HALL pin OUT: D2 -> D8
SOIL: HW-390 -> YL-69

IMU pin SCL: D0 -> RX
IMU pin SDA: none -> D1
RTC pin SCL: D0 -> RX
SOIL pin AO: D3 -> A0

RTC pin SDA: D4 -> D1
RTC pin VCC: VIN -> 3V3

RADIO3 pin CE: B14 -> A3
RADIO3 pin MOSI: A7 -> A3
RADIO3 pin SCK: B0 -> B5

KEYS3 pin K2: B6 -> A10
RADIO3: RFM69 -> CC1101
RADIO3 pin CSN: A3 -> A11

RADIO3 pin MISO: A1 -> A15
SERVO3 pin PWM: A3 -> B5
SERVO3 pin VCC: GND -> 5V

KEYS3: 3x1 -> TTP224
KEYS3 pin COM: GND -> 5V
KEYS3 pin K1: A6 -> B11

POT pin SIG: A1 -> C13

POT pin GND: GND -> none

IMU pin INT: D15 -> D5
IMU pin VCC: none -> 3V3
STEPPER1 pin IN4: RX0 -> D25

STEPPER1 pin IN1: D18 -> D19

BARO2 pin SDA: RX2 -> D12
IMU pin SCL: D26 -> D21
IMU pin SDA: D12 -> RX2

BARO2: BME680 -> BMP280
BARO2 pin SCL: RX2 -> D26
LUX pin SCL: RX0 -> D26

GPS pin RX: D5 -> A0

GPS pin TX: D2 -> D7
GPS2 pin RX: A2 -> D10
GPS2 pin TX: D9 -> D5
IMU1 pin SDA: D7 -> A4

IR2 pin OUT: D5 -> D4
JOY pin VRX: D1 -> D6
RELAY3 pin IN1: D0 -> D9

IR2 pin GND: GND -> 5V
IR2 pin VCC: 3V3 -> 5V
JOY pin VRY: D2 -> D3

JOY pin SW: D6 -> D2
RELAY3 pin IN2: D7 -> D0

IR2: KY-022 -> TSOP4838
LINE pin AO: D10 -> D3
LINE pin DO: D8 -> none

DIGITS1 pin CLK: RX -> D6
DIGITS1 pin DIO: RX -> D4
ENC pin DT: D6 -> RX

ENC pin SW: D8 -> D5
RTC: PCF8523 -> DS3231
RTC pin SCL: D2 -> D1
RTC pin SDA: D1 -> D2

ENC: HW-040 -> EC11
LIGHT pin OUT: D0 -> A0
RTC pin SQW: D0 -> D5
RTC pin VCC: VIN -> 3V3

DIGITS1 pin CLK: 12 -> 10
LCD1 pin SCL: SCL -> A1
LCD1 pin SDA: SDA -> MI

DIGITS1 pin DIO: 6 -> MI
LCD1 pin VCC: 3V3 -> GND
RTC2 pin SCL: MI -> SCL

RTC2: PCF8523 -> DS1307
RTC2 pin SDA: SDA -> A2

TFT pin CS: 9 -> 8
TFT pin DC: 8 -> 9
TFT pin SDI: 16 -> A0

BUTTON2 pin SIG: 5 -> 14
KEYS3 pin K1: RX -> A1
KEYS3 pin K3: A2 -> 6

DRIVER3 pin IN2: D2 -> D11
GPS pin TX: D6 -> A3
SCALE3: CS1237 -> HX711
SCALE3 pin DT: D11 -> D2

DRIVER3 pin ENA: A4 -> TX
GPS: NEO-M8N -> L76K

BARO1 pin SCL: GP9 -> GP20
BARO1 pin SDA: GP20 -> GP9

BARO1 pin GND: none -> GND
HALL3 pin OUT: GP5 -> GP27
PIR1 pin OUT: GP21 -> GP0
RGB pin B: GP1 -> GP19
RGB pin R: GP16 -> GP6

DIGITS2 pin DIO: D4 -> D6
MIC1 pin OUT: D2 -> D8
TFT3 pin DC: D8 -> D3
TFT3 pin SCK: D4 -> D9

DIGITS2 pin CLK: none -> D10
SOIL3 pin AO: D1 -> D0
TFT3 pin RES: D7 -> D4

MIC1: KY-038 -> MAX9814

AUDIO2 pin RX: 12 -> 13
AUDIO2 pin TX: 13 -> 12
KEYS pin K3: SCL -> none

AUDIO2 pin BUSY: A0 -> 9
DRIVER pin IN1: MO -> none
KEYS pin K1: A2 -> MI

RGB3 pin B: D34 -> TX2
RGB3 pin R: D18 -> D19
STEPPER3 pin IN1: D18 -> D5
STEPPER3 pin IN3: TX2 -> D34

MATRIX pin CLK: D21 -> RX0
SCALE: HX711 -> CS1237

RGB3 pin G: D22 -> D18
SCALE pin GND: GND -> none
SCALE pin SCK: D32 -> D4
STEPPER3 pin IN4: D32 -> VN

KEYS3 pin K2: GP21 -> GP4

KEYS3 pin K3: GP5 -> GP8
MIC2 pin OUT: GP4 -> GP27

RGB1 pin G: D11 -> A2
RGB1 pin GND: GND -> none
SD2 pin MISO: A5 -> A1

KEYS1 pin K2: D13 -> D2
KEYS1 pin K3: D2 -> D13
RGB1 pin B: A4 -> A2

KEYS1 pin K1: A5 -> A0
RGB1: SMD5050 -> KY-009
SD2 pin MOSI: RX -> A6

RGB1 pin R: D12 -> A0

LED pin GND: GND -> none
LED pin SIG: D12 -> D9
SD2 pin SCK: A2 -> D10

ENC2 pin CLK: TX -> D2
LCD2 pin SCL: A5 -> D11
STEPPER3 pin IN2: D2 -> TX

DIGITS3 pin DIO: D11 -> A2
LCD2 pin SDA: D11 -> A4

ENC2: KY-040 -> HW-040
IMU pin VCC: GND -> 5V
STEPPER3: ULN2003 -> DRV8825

+++++

→ **What the task asks**:
Please find, in the entries above, every line where "MISO" occurs, and copy it.

→ **Solved problem**:
RADIO3 pin MISO: A1 -> A15
SD2 pin MISO: A5 -> A1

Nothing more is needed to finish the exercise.